| WHAT IS NEEDED |
Type out the lines below exactly, from the first through the line holding "purple carrot [434,490,460,588]", and include no pictures.

| DATA SECTION |

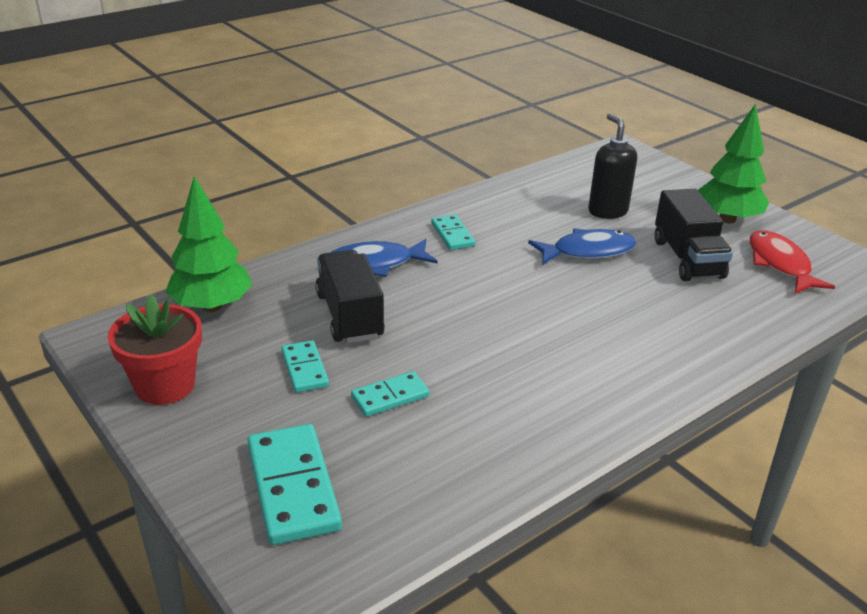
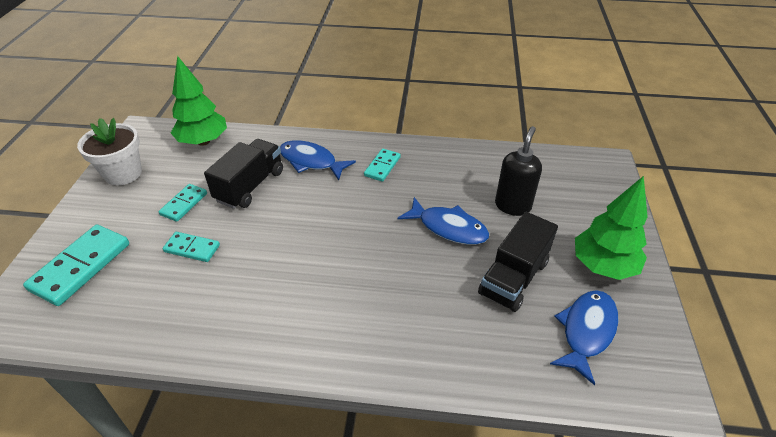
camera: 45 degrees right, 10 degrees up
red flower pot [108,294,202,405] -> white flower pot [77,118,142,186]
red fish [750,230,835,294] -> blue fish [550,290,619,385]

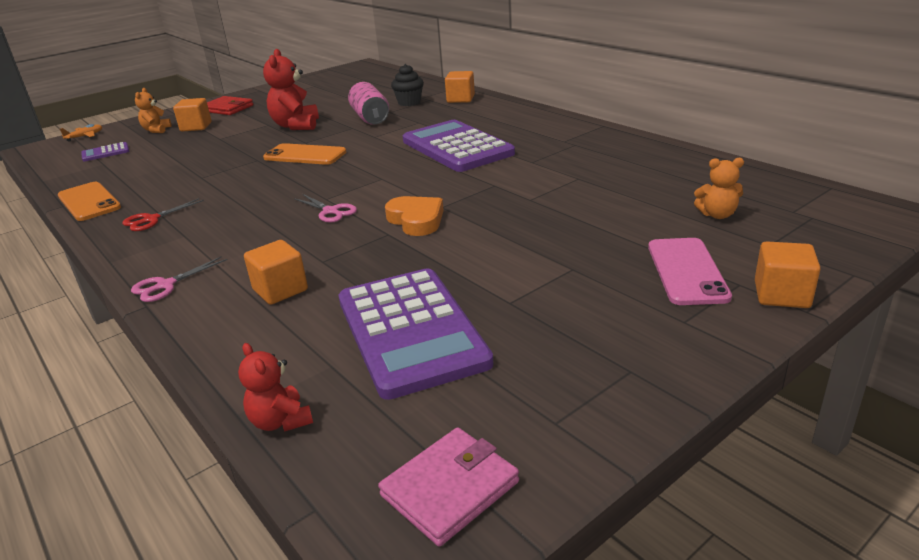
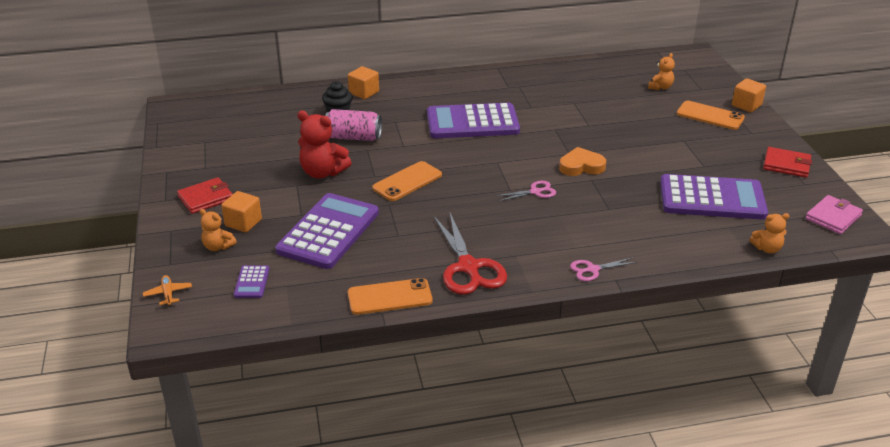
camera: 65 degrees left, 5 degrees up
red scissors [123,198,204,231] -> red scissors [434,213,507,295], size x1.97
pink scissors [131,256,228,302] -> pink scissors turned 90 degrees clockwise [570,257,637,281]
red teddy bear [238,343,313,432] -> orange teddy bear [749,213,789,253]
orange cube [244,240,308,305] -> none
pink wallet [378,427,519,547] -> pink wallet turned 60 degrees clockwise [805,195,863,234]
pink phone [648,238,732,305] -> orange phone [677,101,745,130]
none -> purple calculator [275,193,379,269]
none -> red wallet [763,147,812,178]

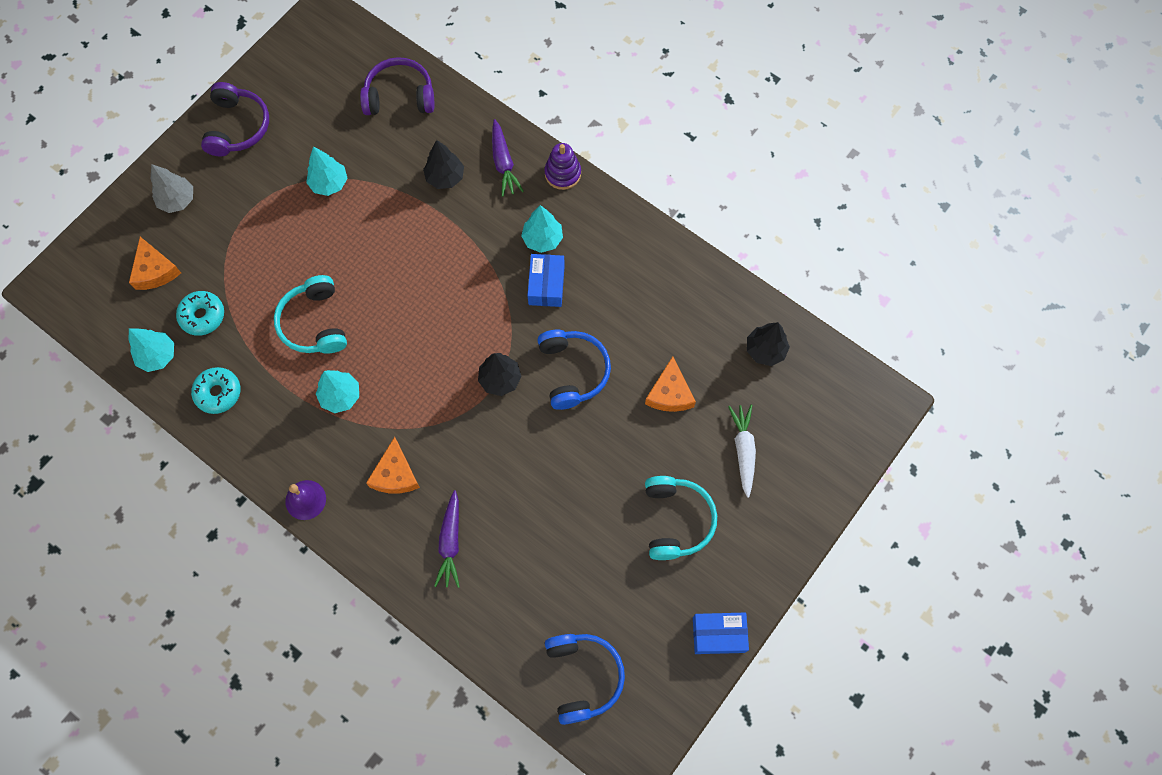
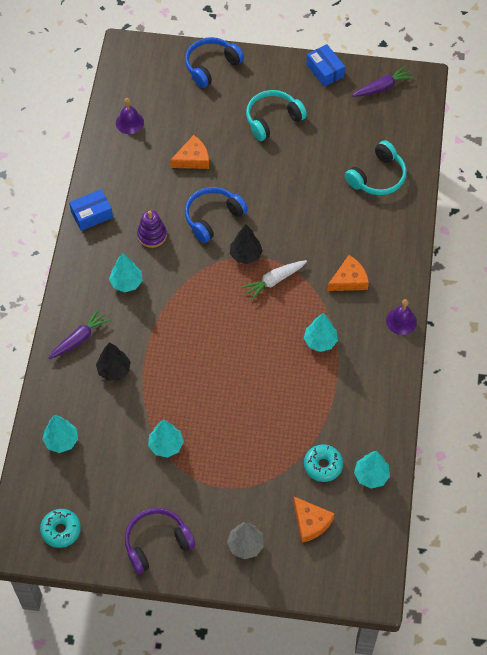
camera: 120 degrees left, 10 degrees down
orange cheese [129,237,181,290] -> orange cheese turned 105 degrees clockwise [293,497,335,543]
turquoise donut [191,367,240,414] -> turquoise donut moved to [40,509,81,548]
turquoise headphones [274,275,347,354] -> turquoise headphones moved to [345,140,407,195]
purple headphones [360,57,434,115] -> turquoise tree [42,415,78,453]
purple carrot [434,490,460,588] -> purple carrot moved to [352,66,414,97]
blue box [527,254,565,307] -> blue box moved to [69,189,113,231]
purple stacking toy [544,143,581,190] -> purple stacking toy moved to [137,210,167,248]
blue headphones [545,634,625,725] -> blue headphones moved to [185,37,244,88]
white carrot [728,405,756,498] -> white carrot moved to [242,260,307,300]
black tree [747,322,790,366] -> purple bell [116,98,144,134]

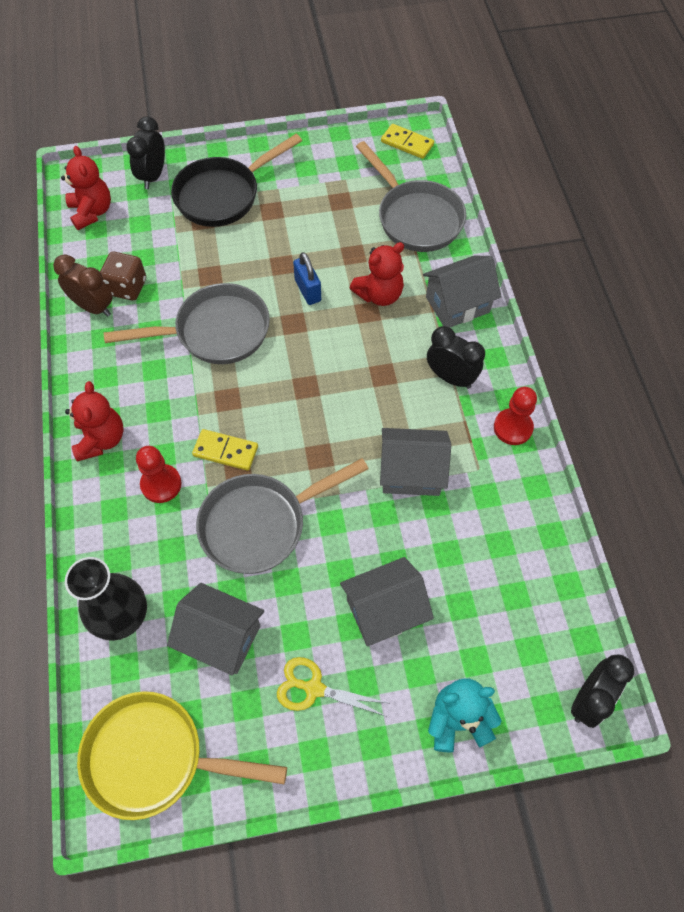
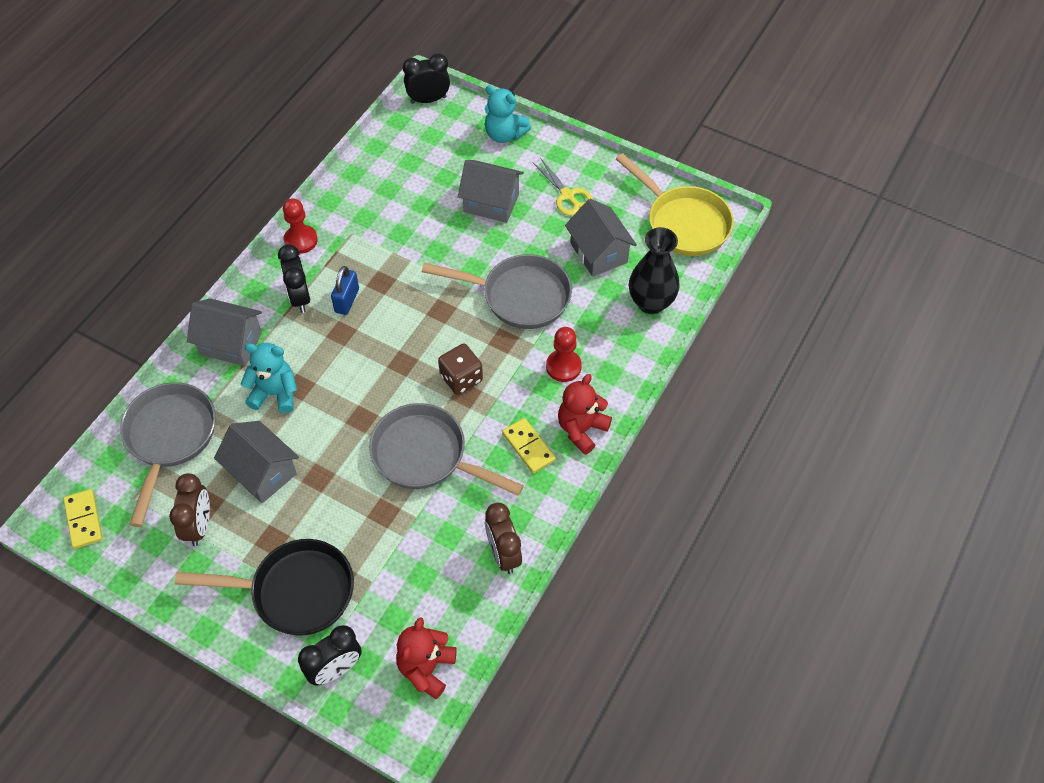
camera: 140 degrees left, 5 degrees down
brown dice [100,252,146,300] -> brown dice moved to [438,344,483,395]
yellow domino [192,429,258,471] -> yellow domino moved to [502,418,556,473]
blue padlock [293,252,321,305] -> blue padlock moved to [331,266,359,315]
red teddy bear [349,242,404,306] -> turquoise teddy bear [241,343,297,413]
grey house [380,428,451,496] -> grey house moved to [214,421,299,503]
none -> brown clock [169,473,210,546]

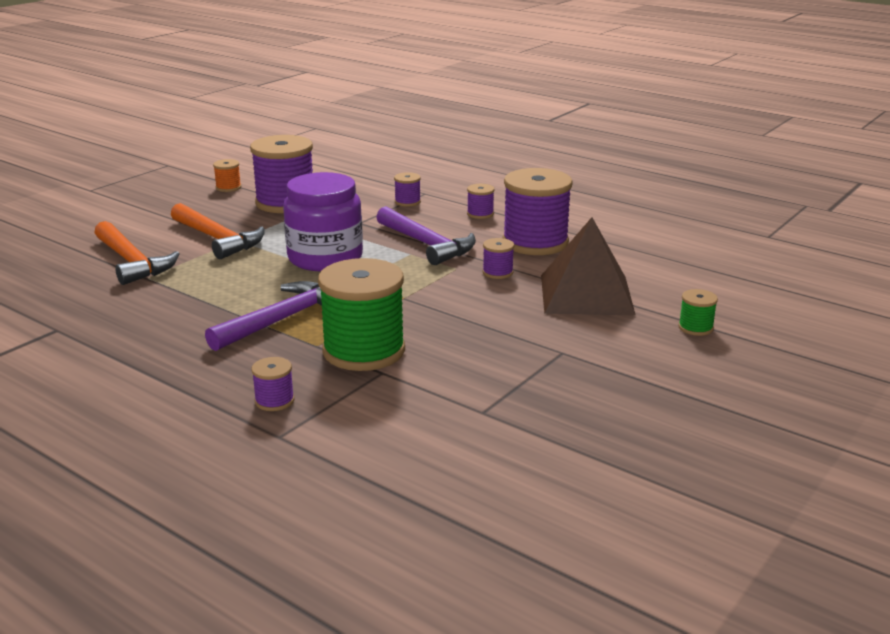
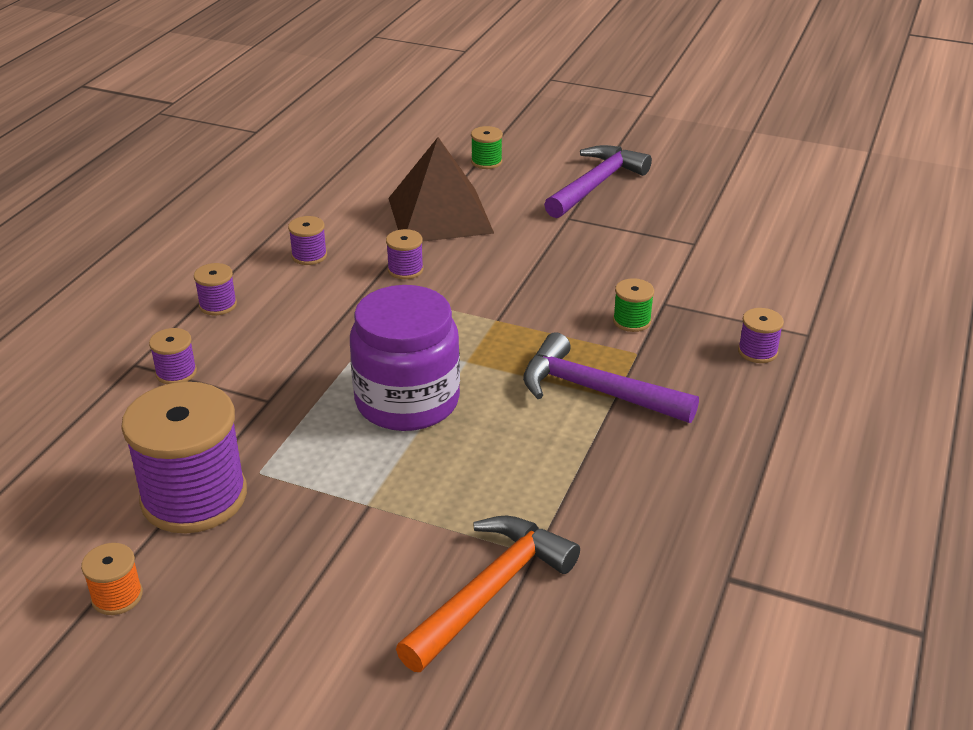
camera: 105 degrees left, 10 degrees up
orange hammer [171,203,264,259] -> none
green spool [318,258,405,371] -> green spool [613,278,654,332], size x0.44
purple hammer [376,206,476,265] -> purple hammer moved to [544,145,652,218]
purple spool [502,168,573,255] -> purple spool [288,216,327,265], size x0.44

| OUTPUT FOR THIS TASK |
camera: 45 degrees right, 10 degrees up
red flower pot [108,294,202,405] -> white flower pot [77,118,142,186]
red fish [750,230,835,294] -> blue fish [550,290,619,385]

camera: 65 degrees left, 5 degrees up
red scissors [123,198,204,231] -> red scissors [434,213,507,295], size x1.97
pink scissors [131,256,228,302] -> pink scissors turned 90 degrees clockwise [570,257,637,281]
red teddy bear [238,343,313,432] -> orange teddy bear [749,213,789,253]
orange cube [244,240,308,305] -> none
pink wallet [378,427,519,547] -> pink wallet turned 60 degrees clockwise [805,195,863,234]
pink phone [648,238,732,305] -> orange phone [677,101,745,130]
none -> purple calculator [275,193,379,269]
none -> red wallet [763,147,812,178]

camera: 120 degrees left, 10 degrees down
orange cheese [129,237,181,290] -> orange cheese turned 105 degrees clockwise [293,497,335,543]
turquoise donut [191,367,240,414] -> turquoise donut moved to [40,509,81,548]
turquoise headphones [274,275,347,354] -> turquoise headphones moved to [345,140,407,195]
purple headphones [360,57,434,115] -> turquoise tree [42,415,78,453]
purple carrot [434,490,460,588] -> purple carrot moved to [352,66,414,97]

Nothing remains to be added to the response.